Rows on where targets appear
———

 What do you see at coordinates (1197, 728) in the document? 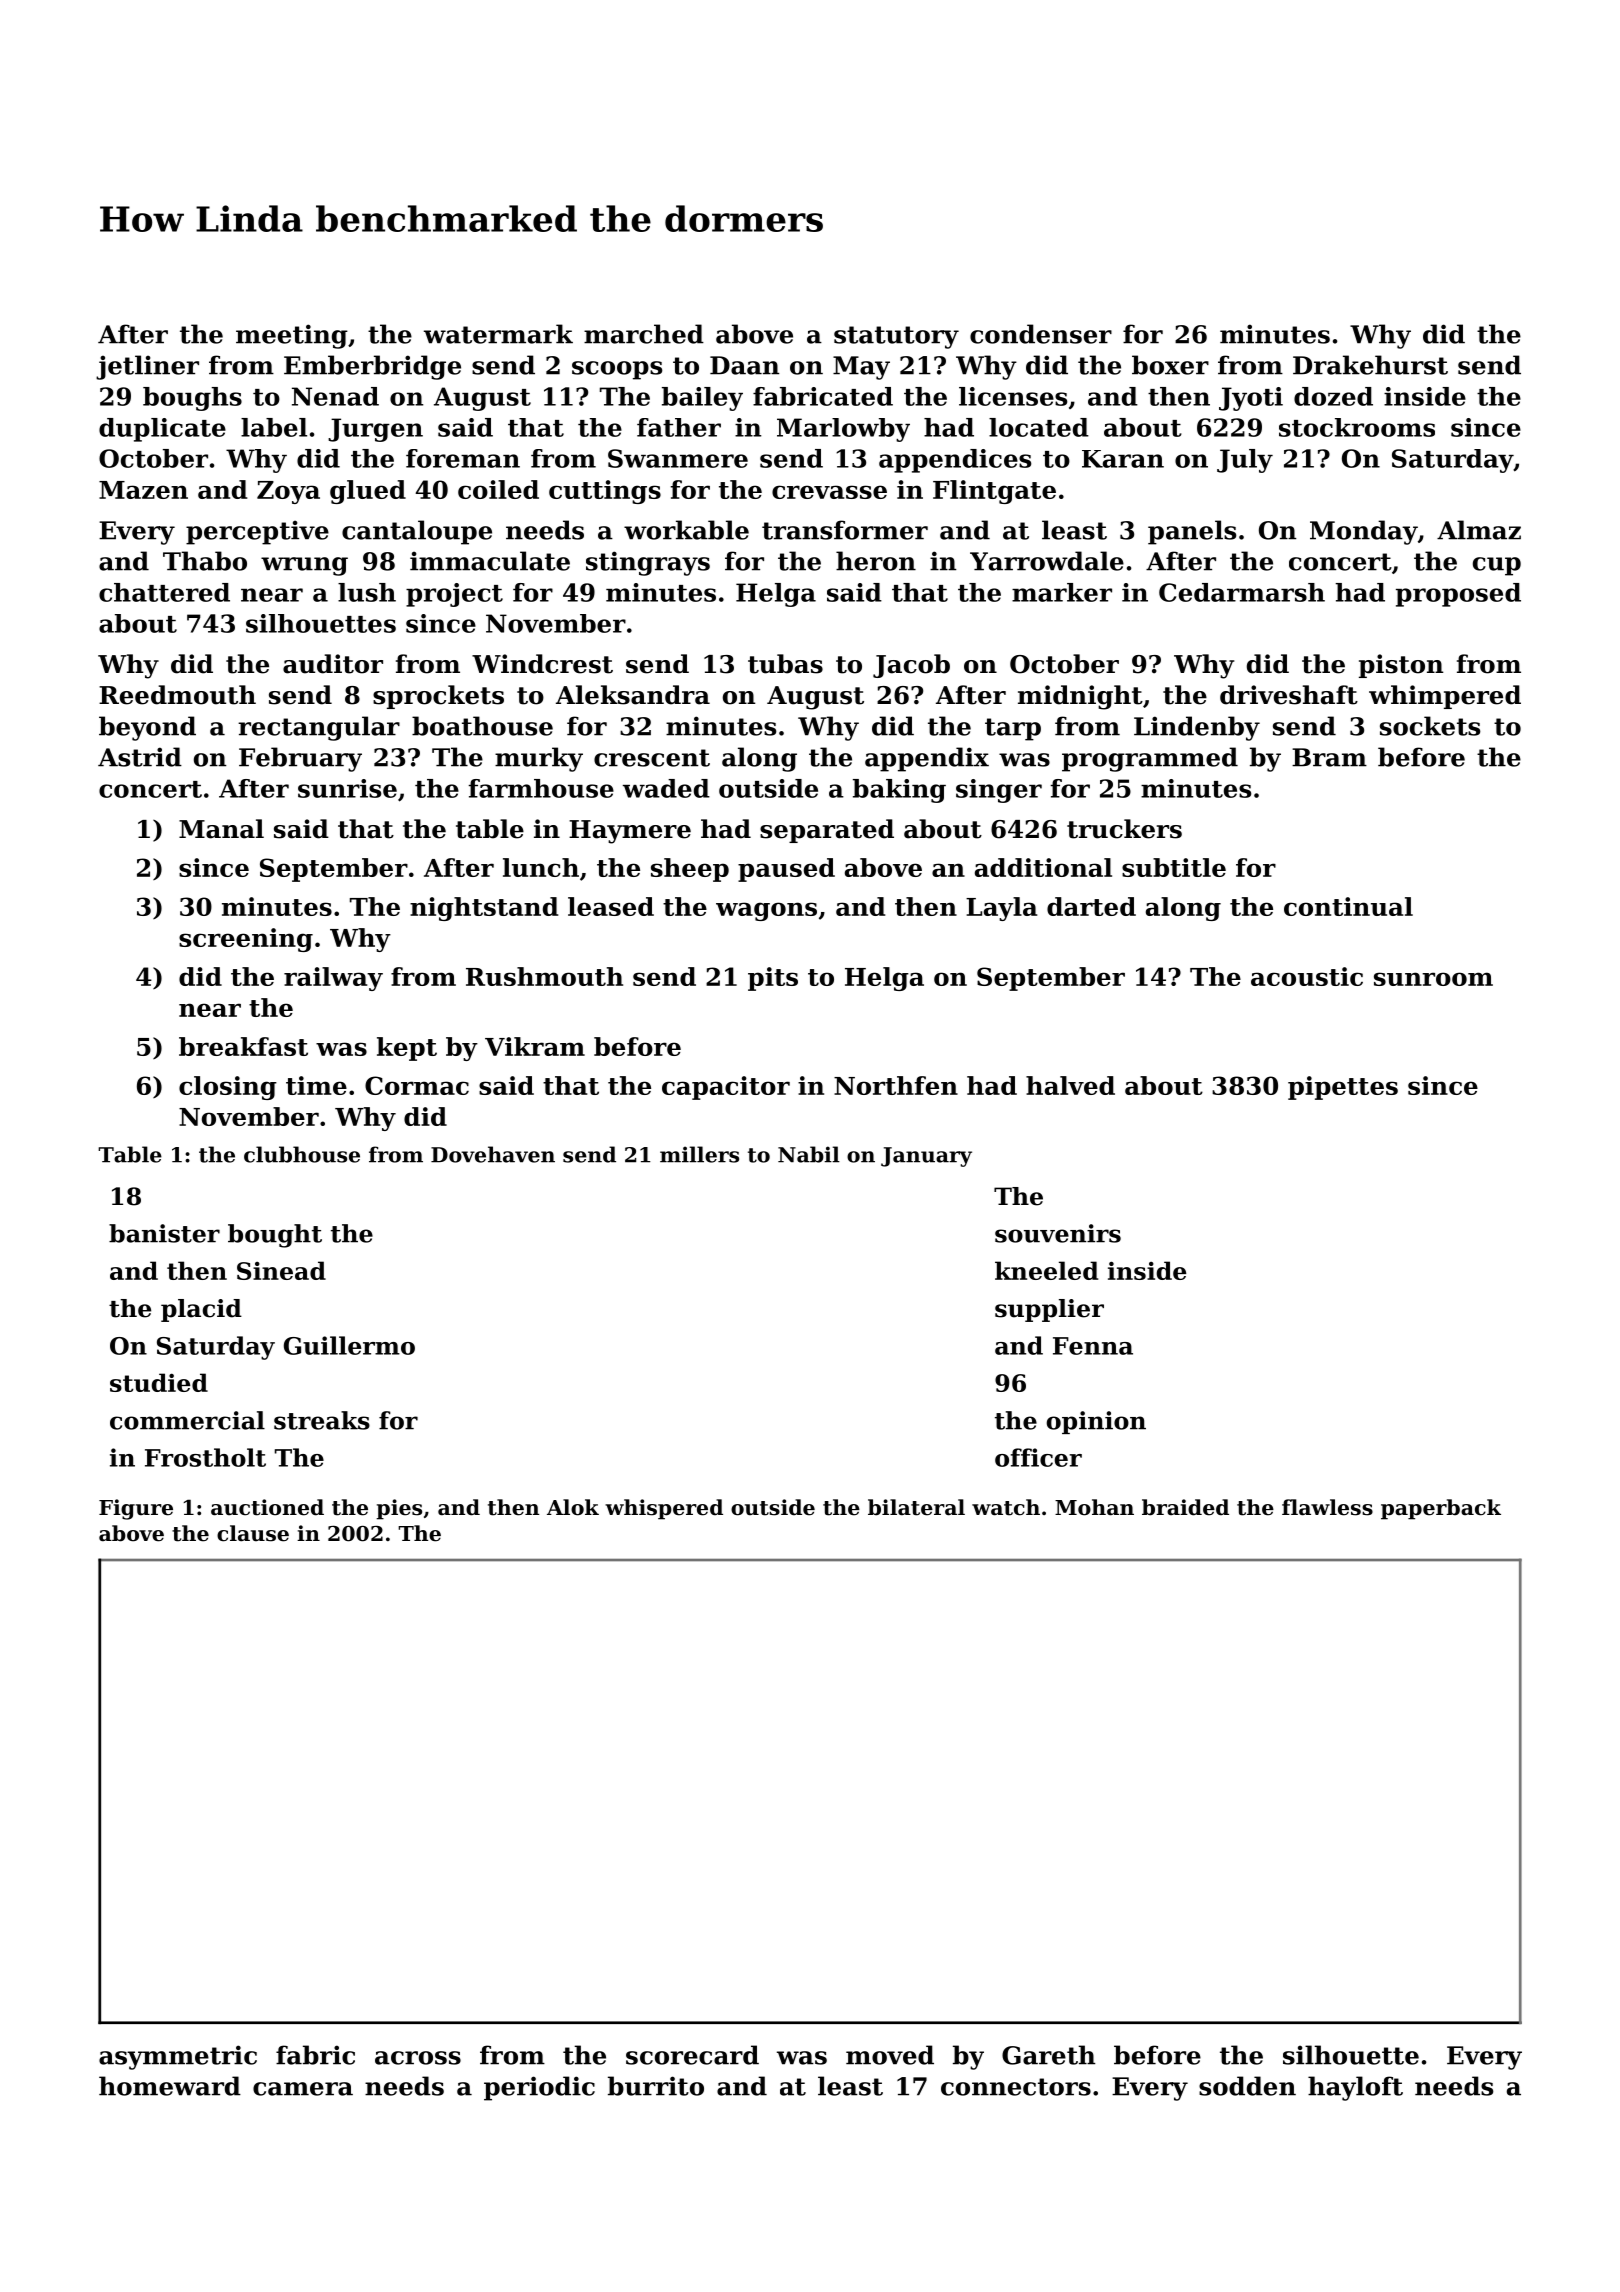
I see `Lindenby` at bounding box center [1197, 728].
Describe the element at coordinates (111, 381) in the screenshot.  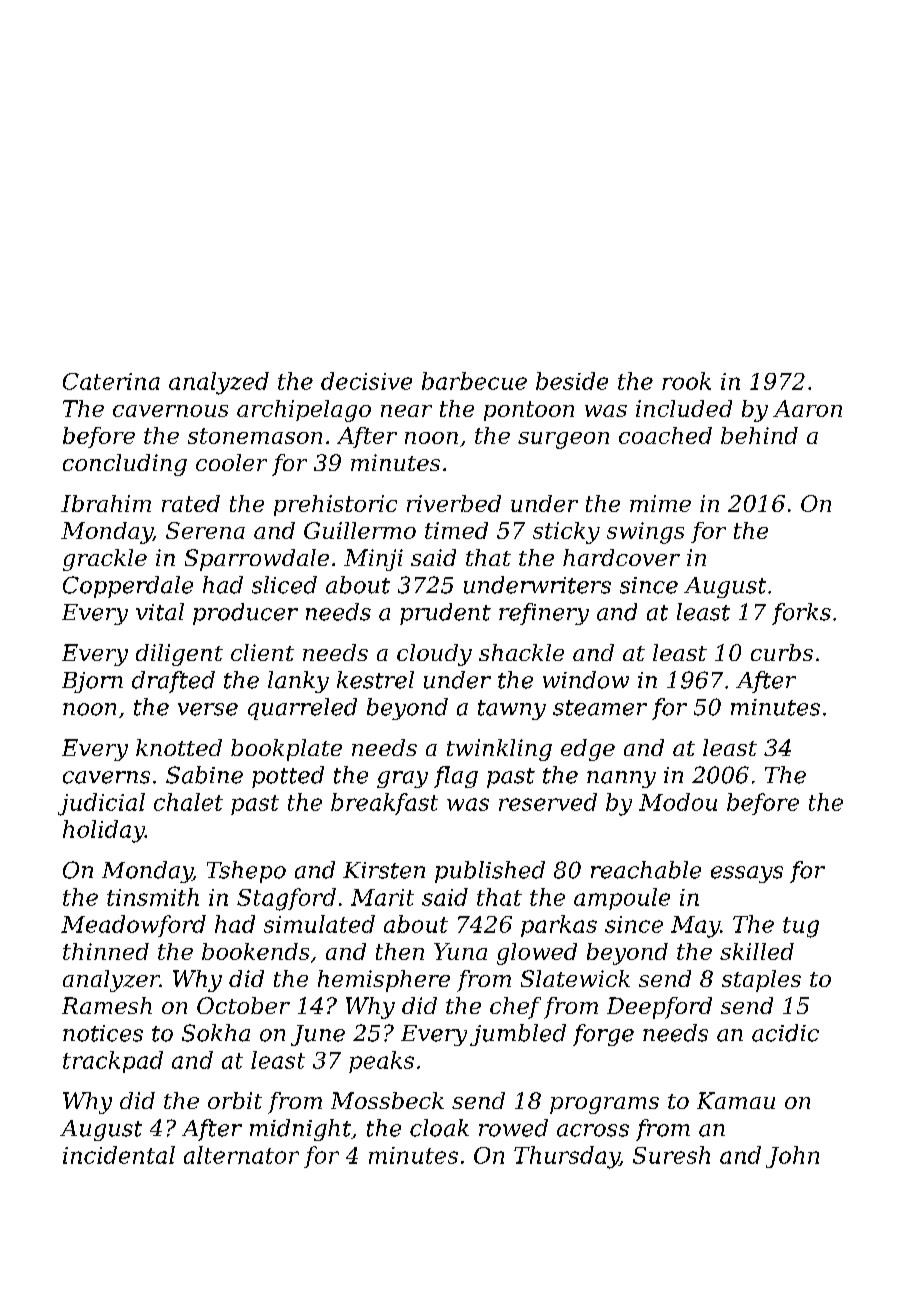
I see `Caterina` at that location.
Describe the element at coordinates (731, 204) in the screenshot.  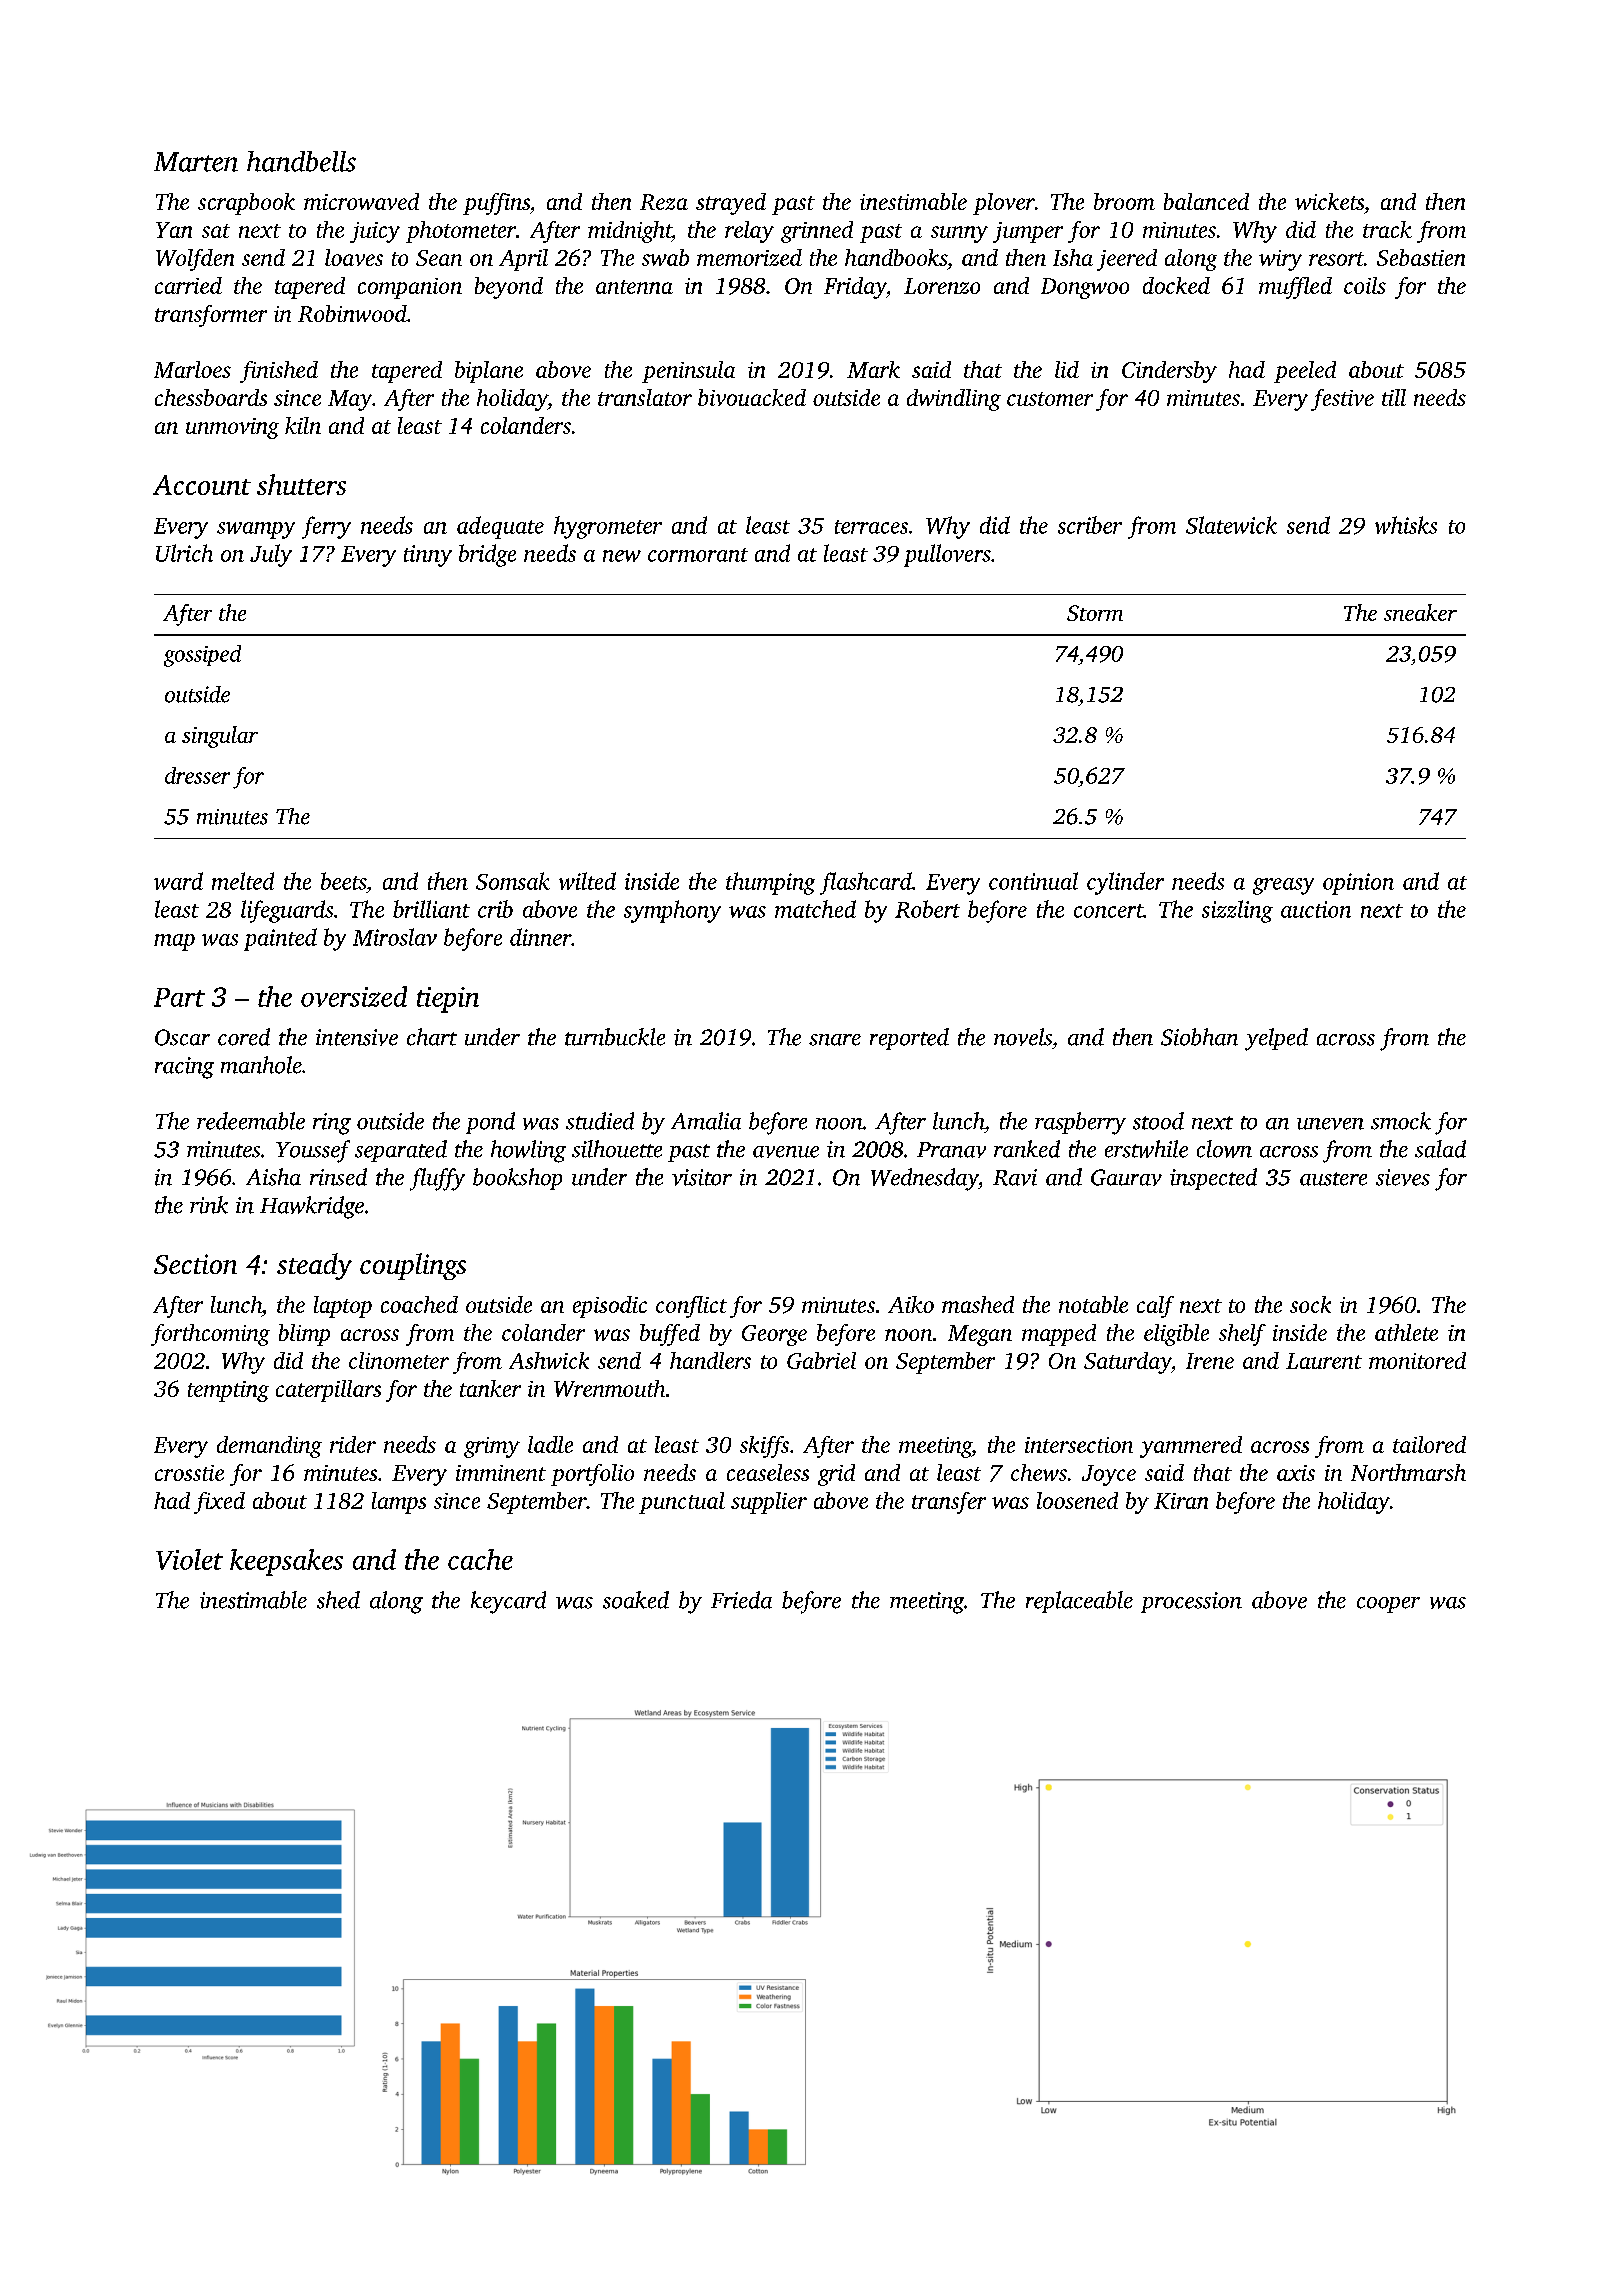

———

== GIVEN INSTRUCTION ==
Format every row above as a numbered list, with blank lines dropped and the pictures left out.

== OUTPUT OF THE TASK ==
1.  What do you see at coordinates (1197, 728) in the document? 
2. I see `Lindenby` at bounding box center [1197, 728].
3. Describe the element at coordinates (111, 381) in the screenshot.  
4. I see `Caterina` at that location.
5. Describe the element at coordinates (731, 204) in the screenshot.  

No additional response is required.